══ TASK INPUT ══

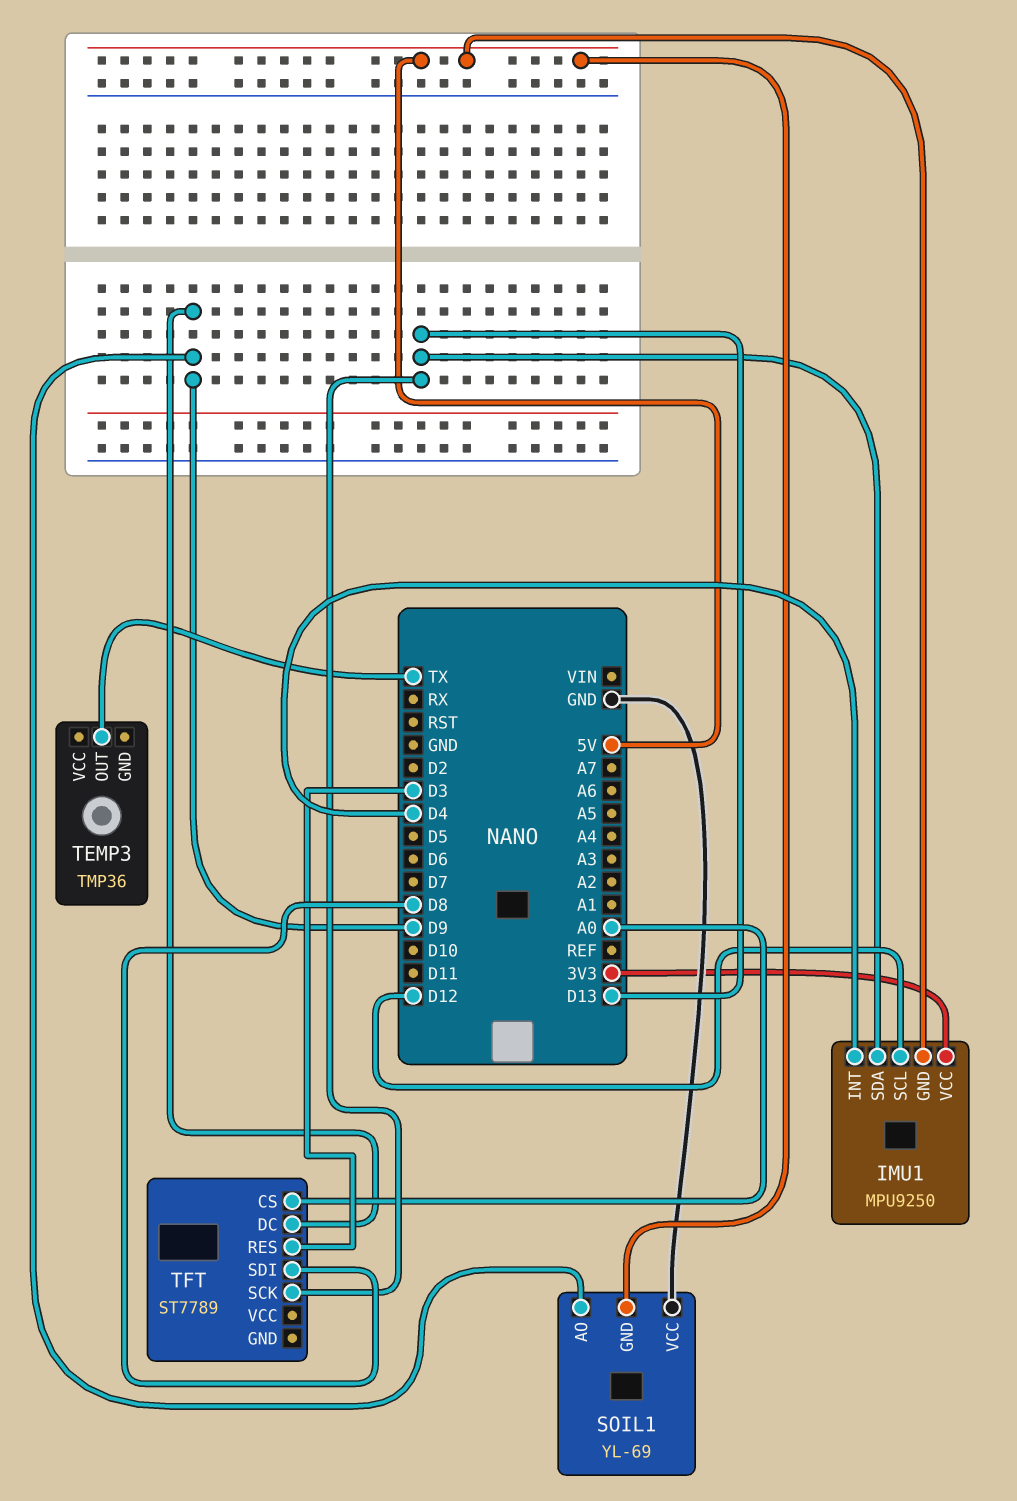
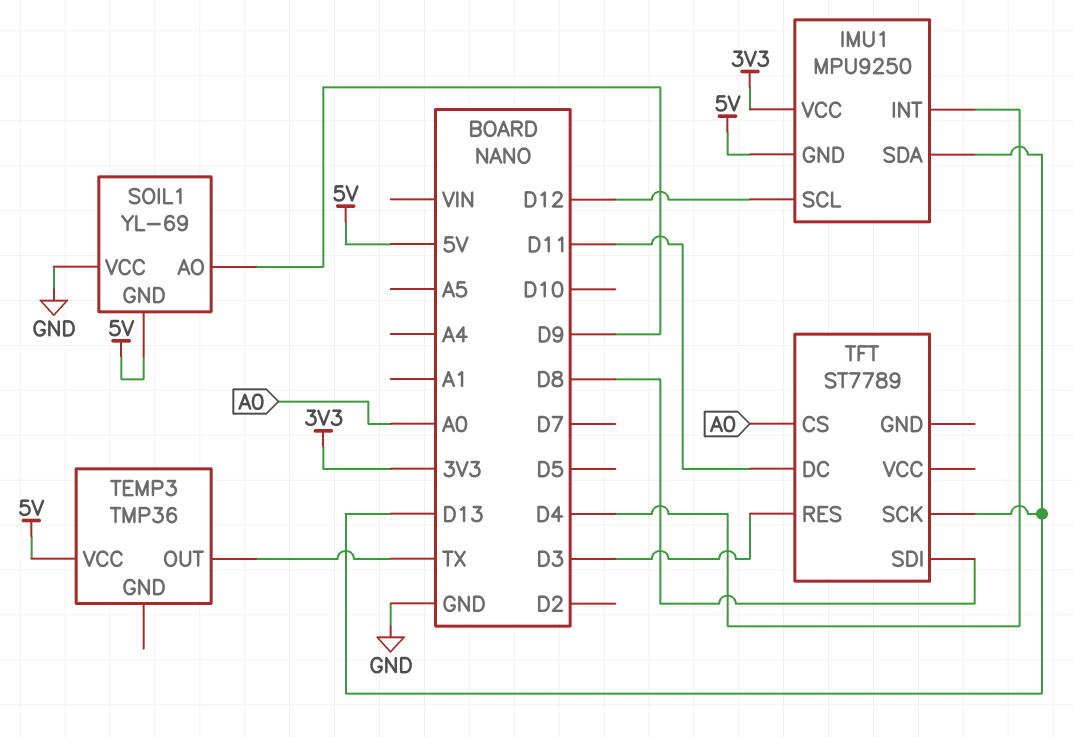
TEMP3 pin VCC: none -> 5V
TFT pin DC: D9 -> D11

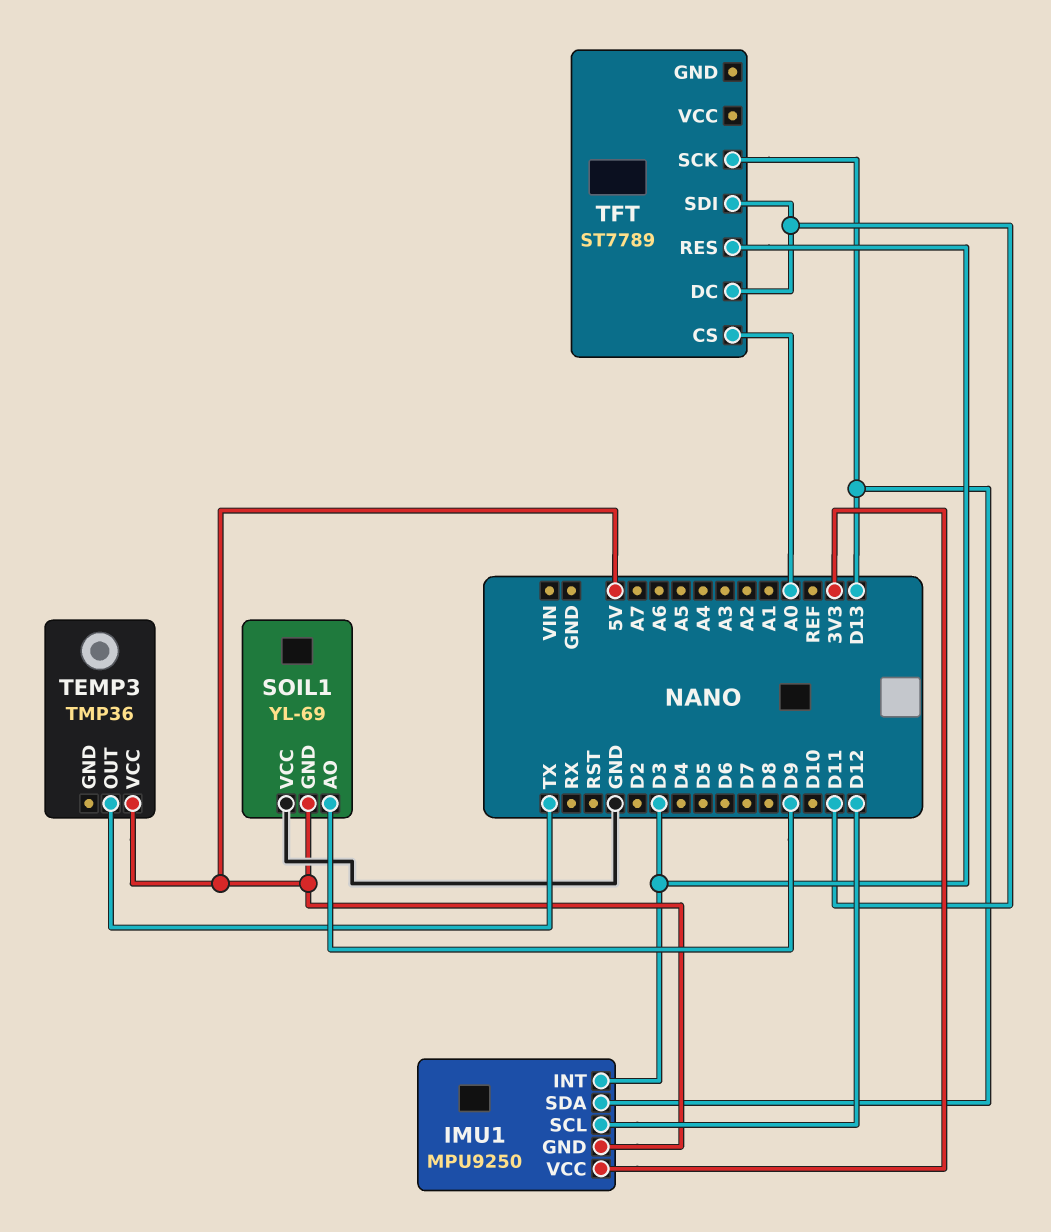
IMU1 pin INT: D4 -> D3
TFT pin SDI: D8 -> D11

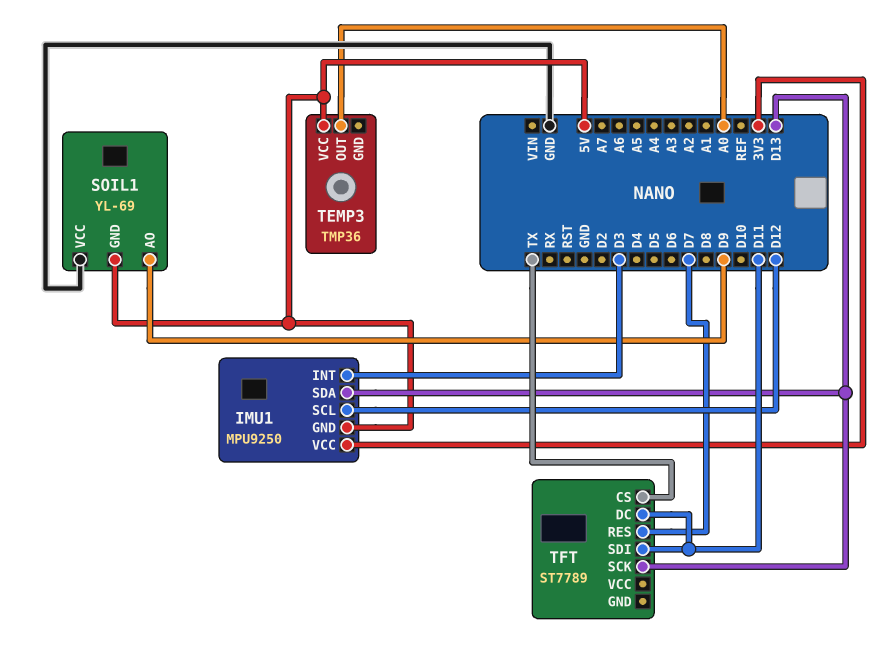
TEMP3 pin OUT: TX -> A0
TFT pin CS: A0 -> TX
TFT pin RES: D3 -> D7

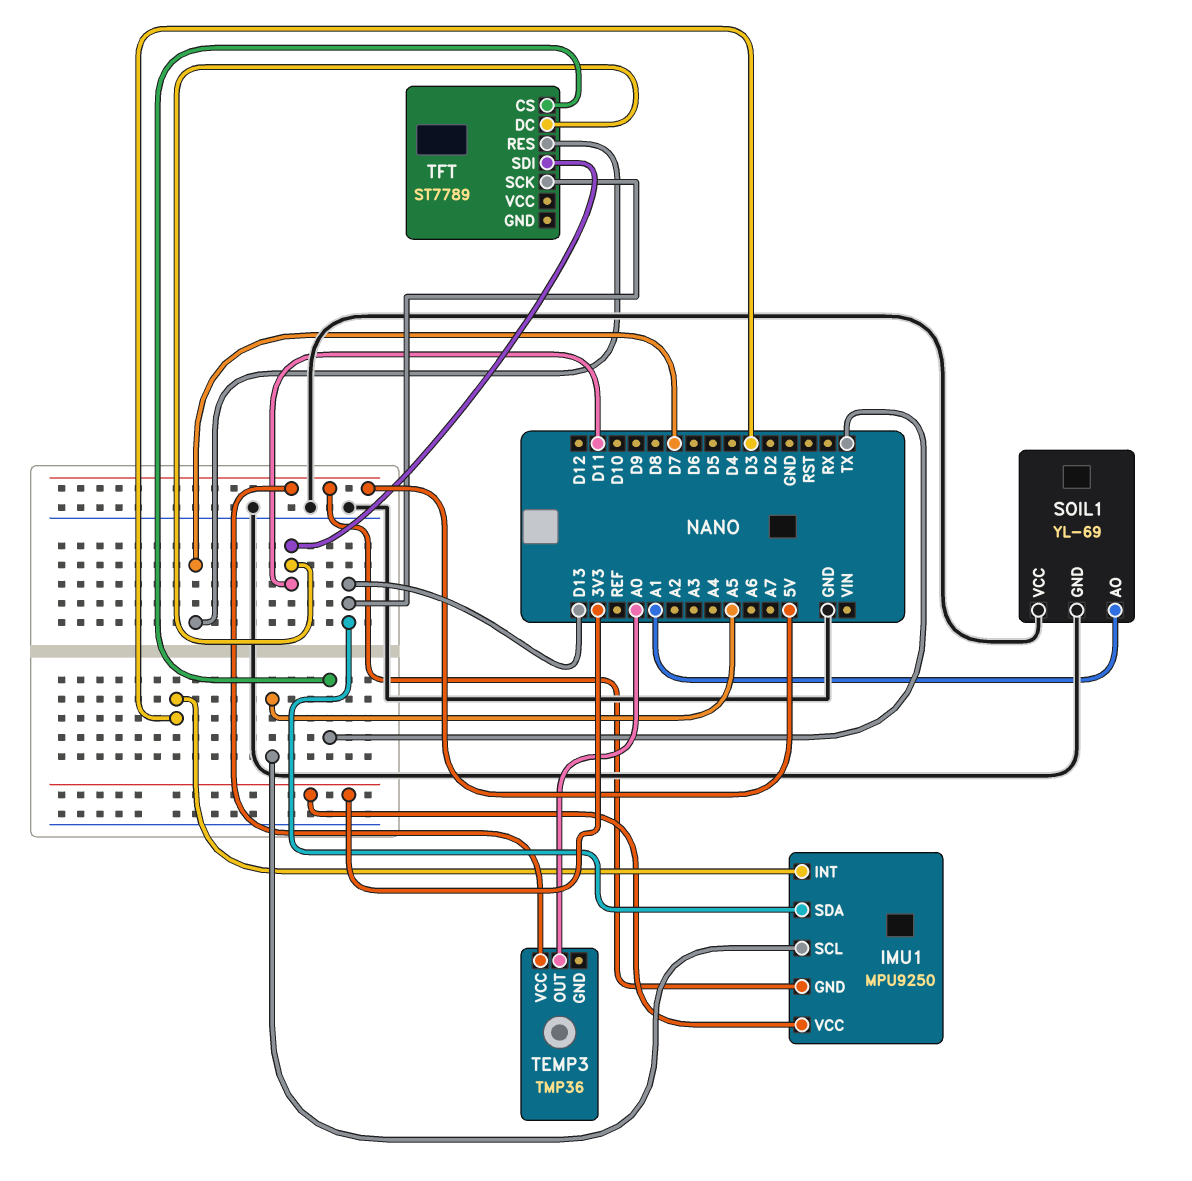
IMU1 pin SCL: D12 -> A5
SOIL1 pin AO: D9 -> A1
SOIL1 pin GND: 5V -> GND

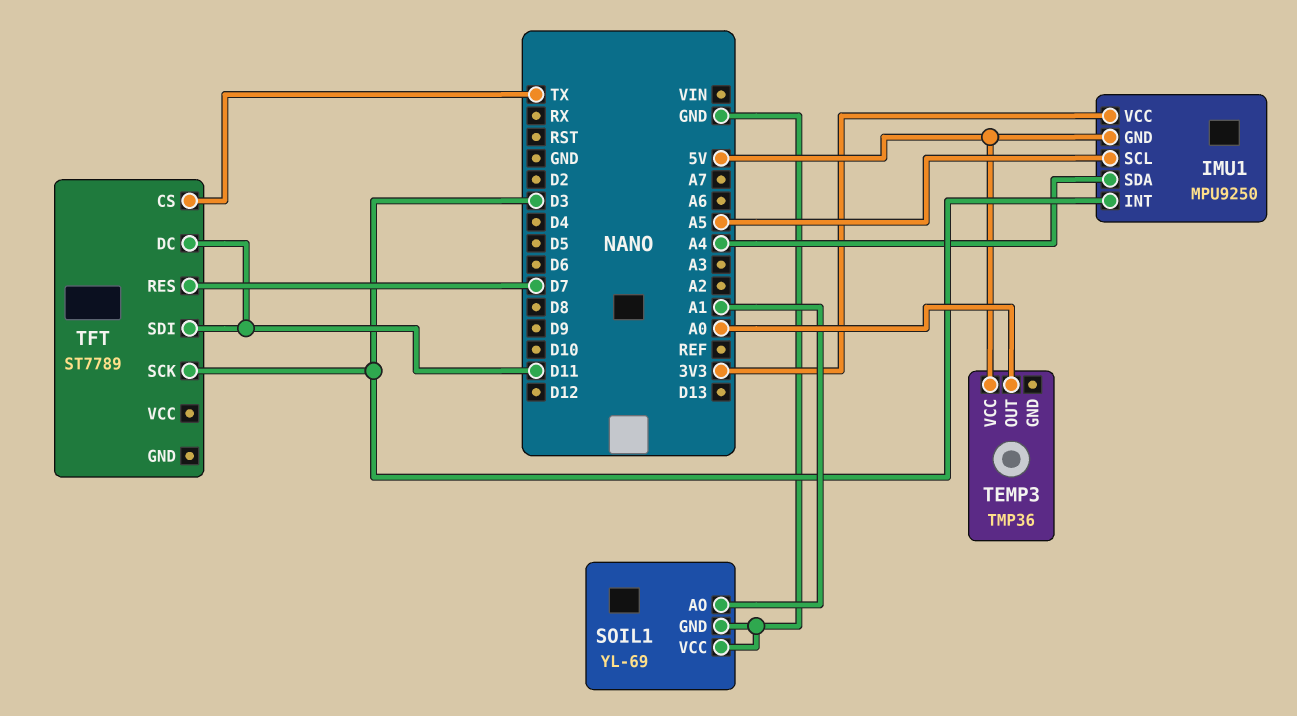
IMU1 pin SDA: D13 -> A4
TFT pin SCK: D13 -> D3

═══

_TASK OBJECTIVE_
Set the entries down again exactly. Do not include the images.

_RESPONSE_
TEMP3 pin VCC: none -> 5V
TFT pin DC: D9 -> D11

IMU1 pin INT: D4 -> D3
TFT pin SDI: D8 -> D11

TEMP3 pin OUT: TX -> A0
TFT pin CS: A0 -> TX
TFT pin RES: D3 -> D7

IMU1 pin SCL: D12 -> A5
SOIL1 pin AO: D9 -> A1
SOIL1 pin GND: 5V -> GND

IMU1 pin SDA: D13 -> A4
TFT pin SCK: D13 -> D3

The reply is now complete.